## Task brief
Every entry below should be written out exactly, and no image should appear.

Data START

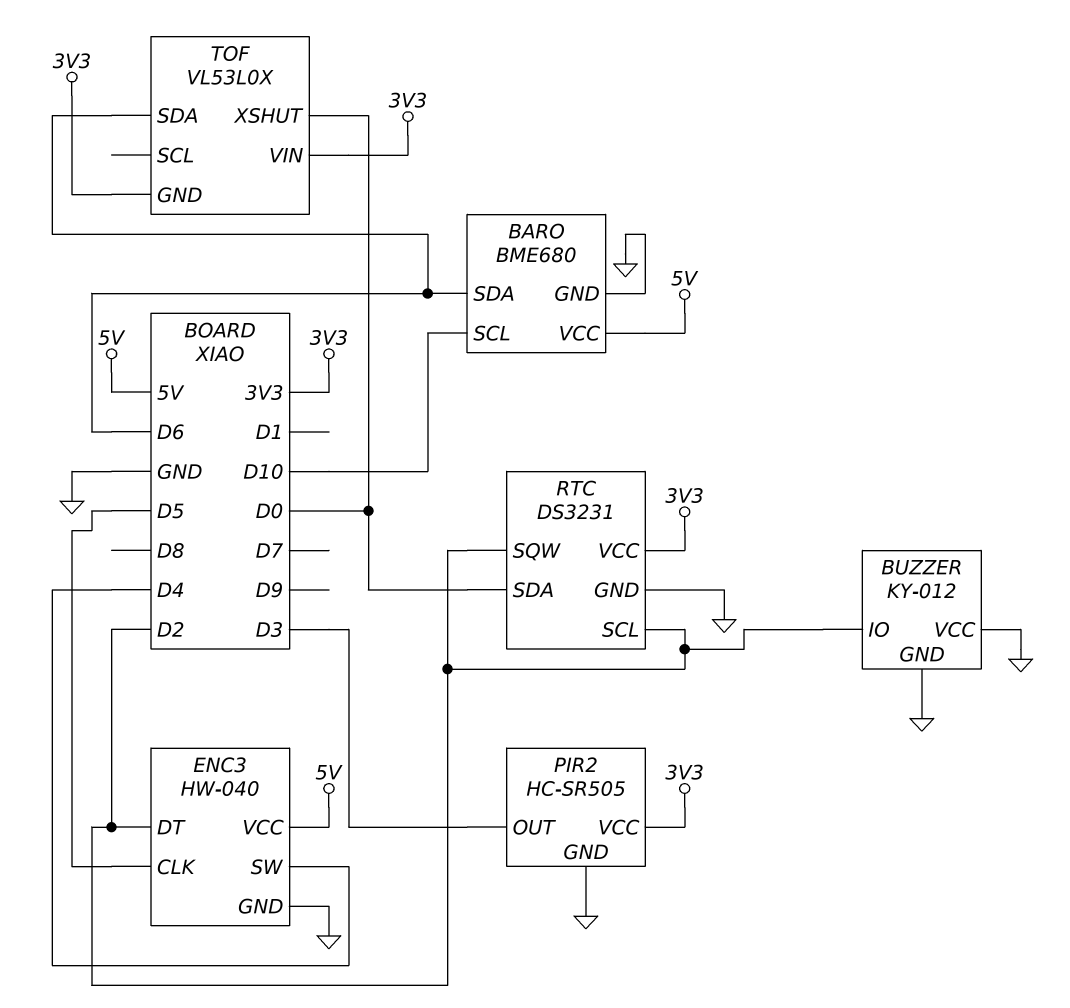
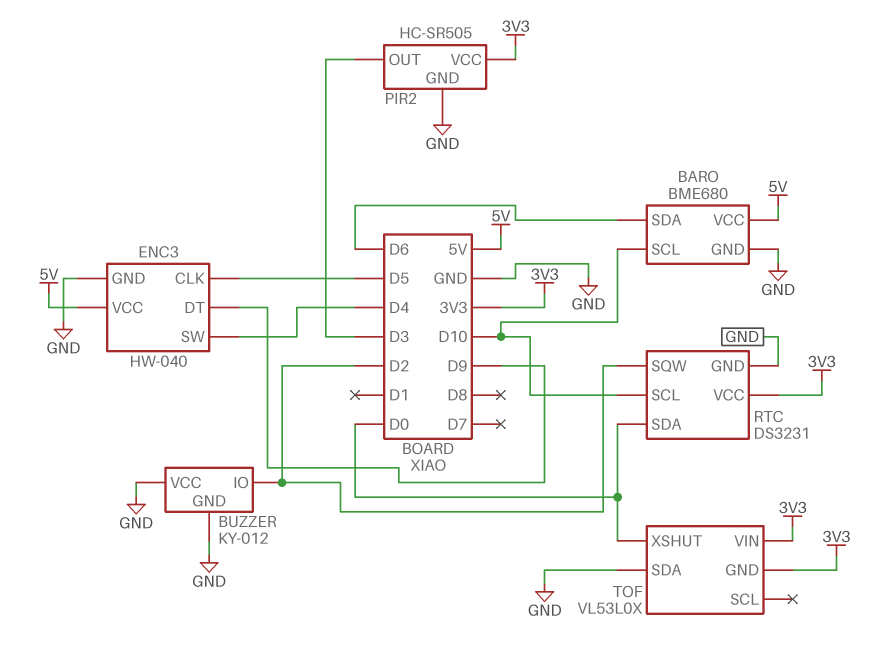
ENC3 pin DT: D2 -> D9
RTC pin SCL: D2 -> D10
TOF pin SDA: D6 -> GND

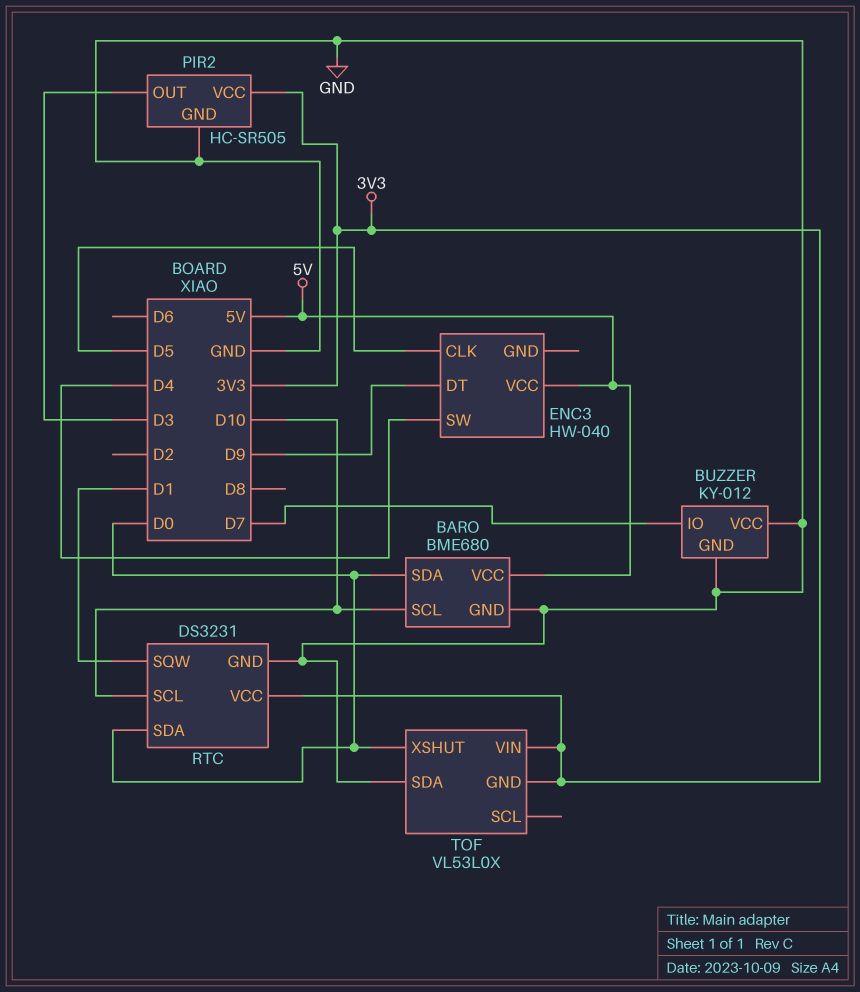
BARO pin SDA: D6 -> D0
BUZZER pin IO: D2 -> D7
ENC3 pin GND: GND -> none
RTC pin SQW: D2 -> D1

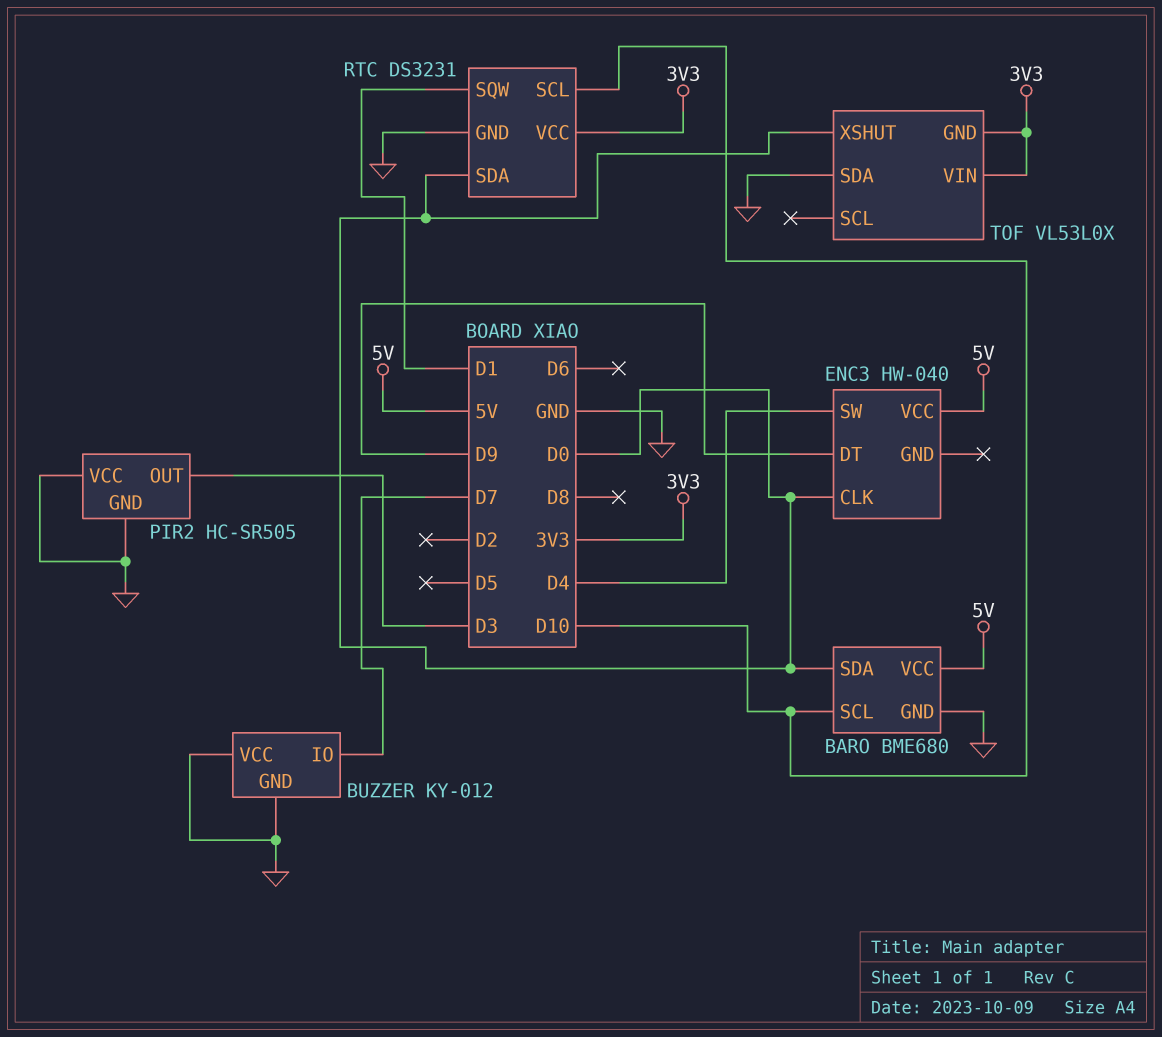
ENC3 pin CLK: D5 -> D0
PIR2 pin VCC: 3V3 -> GND

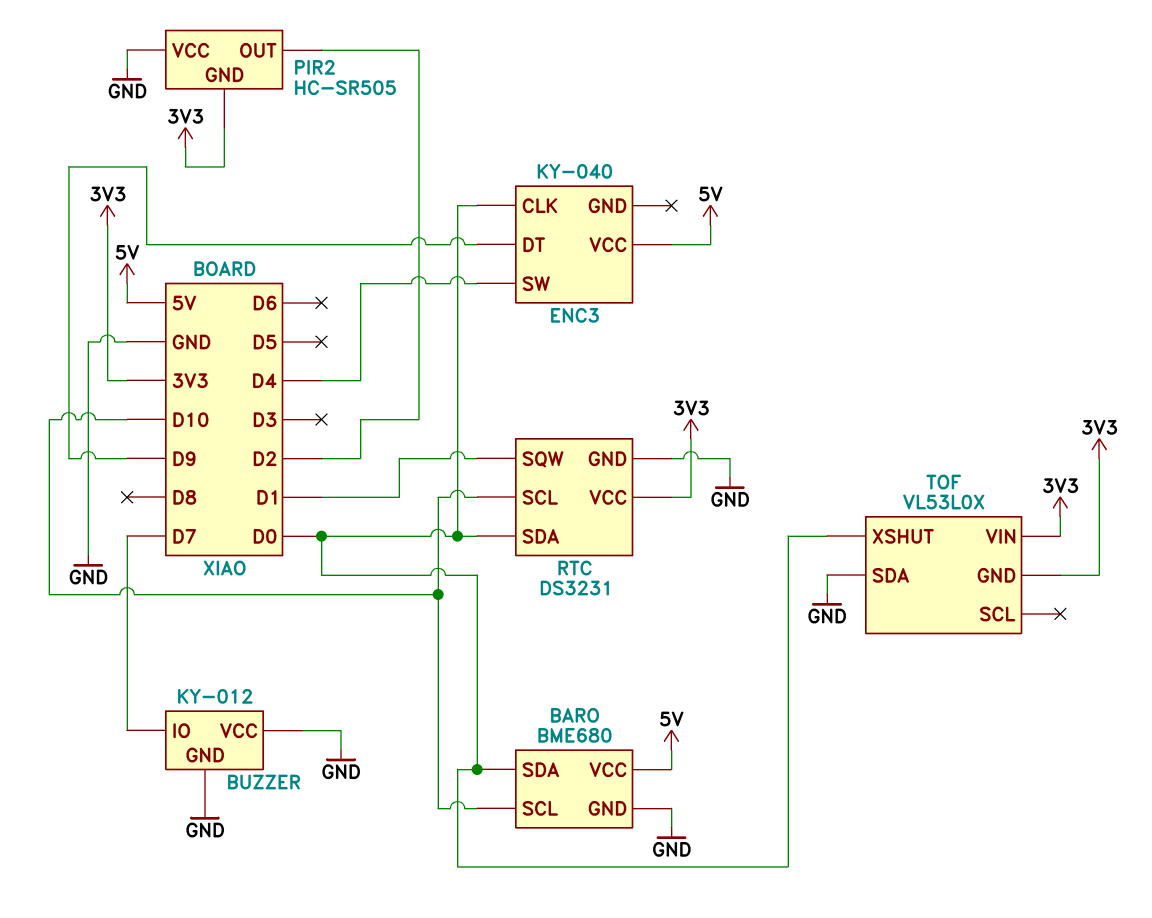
ENC3: HW-040 -> KY-040
PIR2 pin GND: GND -> 3V3
PIR2 pin OUT: D3 -> D2

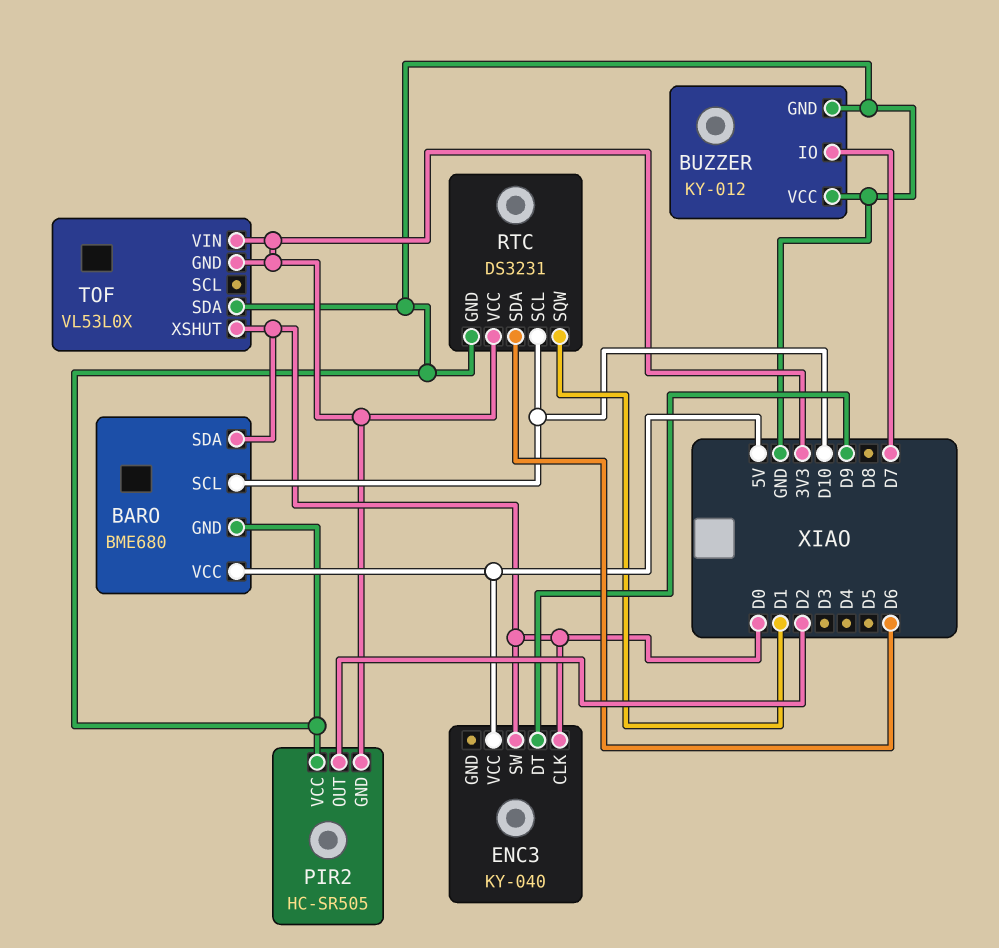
ENC3 pin SW: D4 -> D0
RTC pin SDA: D0 -> D6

Data END

## Exercise response
ENC3 pin DT: D2 -> D9
RTC pin SCL: D2 -> D10
TOF pin SDA: D6 -> GND

BARO pin SDA: D6 -> D0
BUZZER pin IO: D2 -> D7
ENC3 pin GND: GND -> none
RTC pin SQW: D2 -> D1

ENC3 pin CLK: D5 -> D0
PIR2 pin VCC: 3V3 -> GND

ENC3: HW-040 -> KY-040
PIR2 pin GND: GND -> 3V3
PIR2 pin OUT: D3 -> D2

ENC3 pin SW: D4 -> D0
RTC pin SDA: D0 -> D6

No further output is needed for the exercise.